* _TASK DIRECTIONS_
Retype the records word for word. Skip every image.

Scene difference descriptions
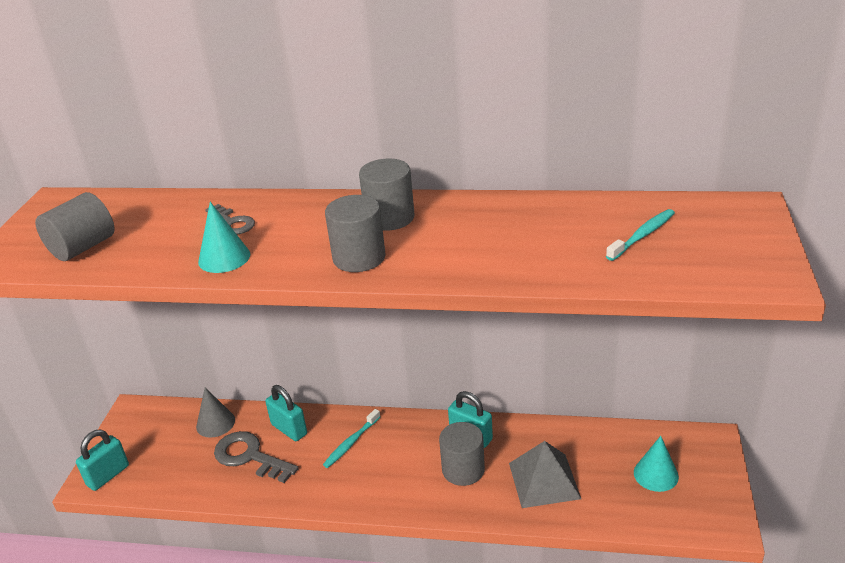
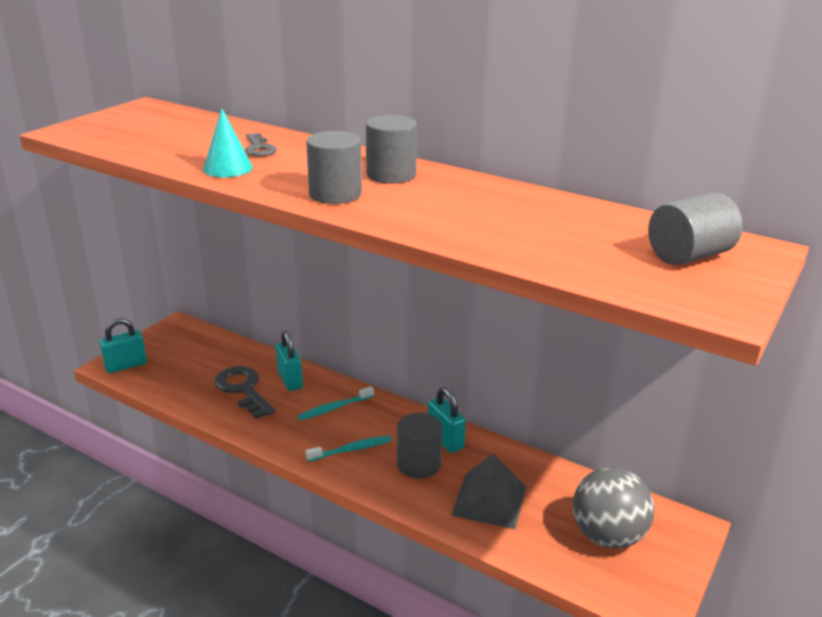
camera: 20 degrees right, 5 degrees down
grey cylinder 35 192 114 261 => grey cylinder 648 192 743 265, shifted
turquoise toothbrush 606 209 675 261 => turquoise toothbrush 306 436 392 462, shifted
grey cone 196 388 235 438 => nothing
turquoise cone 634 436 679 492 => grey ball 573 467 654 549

* _OUTPUT OF THE TASK_
camera: 20 degrees right, 5 degrees down
grey cylinder 35 192 114 261 => grey cylinder 648 192 743 265, shifted
turquoise toothbrush 606 209 675 261 => turquoise toothbrush 306 436 392 462, shifted
grey cone 196 388 235 438 => nothing
turquoise cone 634 436 679 492 => grey ball 573 467 654 549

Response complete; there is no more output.